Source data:
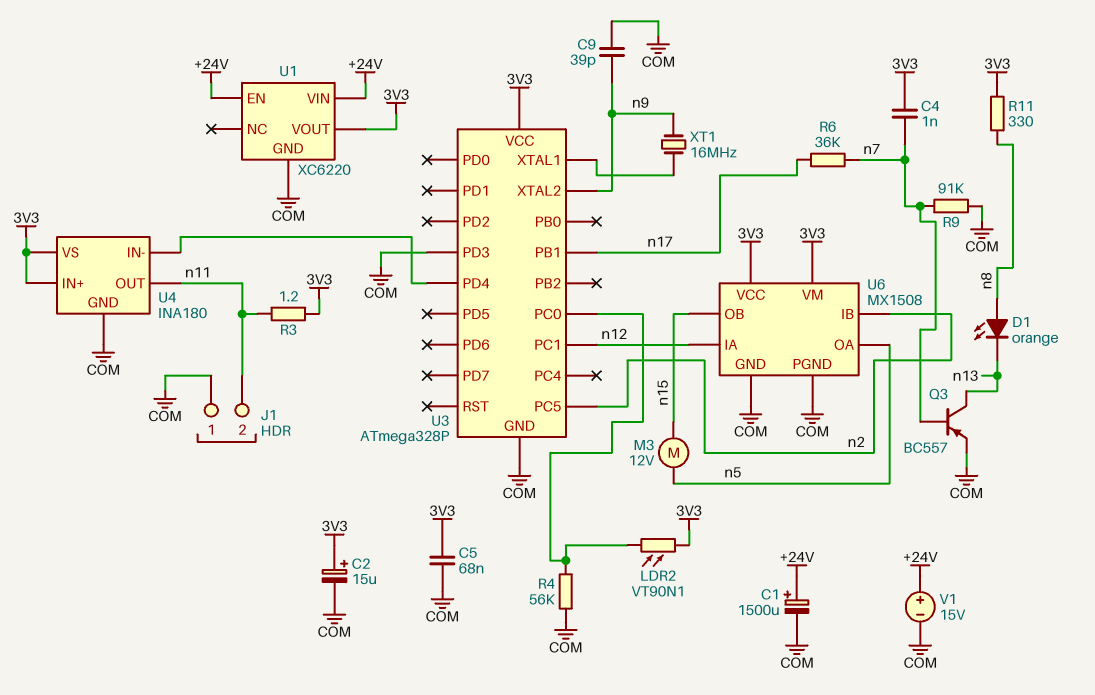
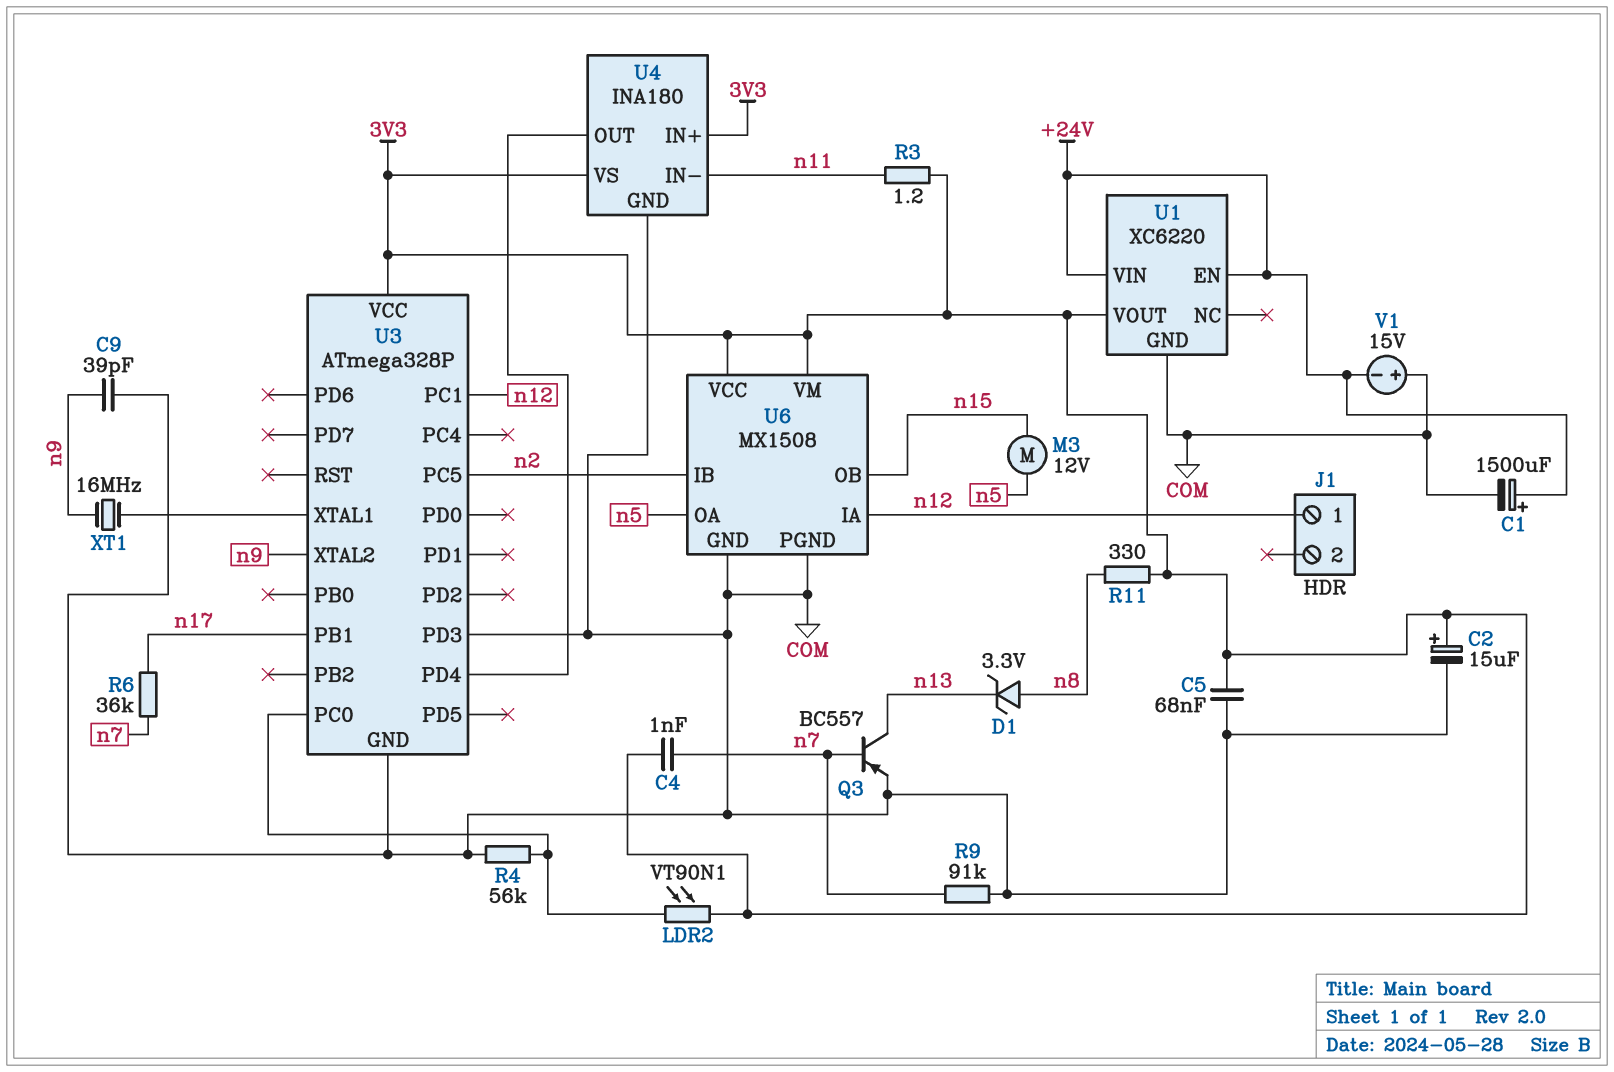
D1: LED orange (A n8, K n13) -> zener 3.3V (A n8, K n13)
J1 pin 1: COM -> n12
J1 pin 2: n11 -> none
U4 pin IN-: U3/PD4 -> n11
U4 pin OUT: n11 -> U3/PD4
V1: 15V (plus +24V, minus COM) -> 15V (plus COM, minus +24V)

■ **WHAT THIS TASK INVOLVES**: Would you repeat, exactly and with nothing added, every line from the line containing "U4 pin IN-: U3/PD4 -> n11" through the last line of the records above?

■ **PROBLEM SOLUTION**:
U4 pin IN-: U3/PD4 -> n11
U4 pin OUT: n11 -> U3/PD4
V1: 15V (plus +24V, minus COM) -> 15V (plus COM, minus +24V)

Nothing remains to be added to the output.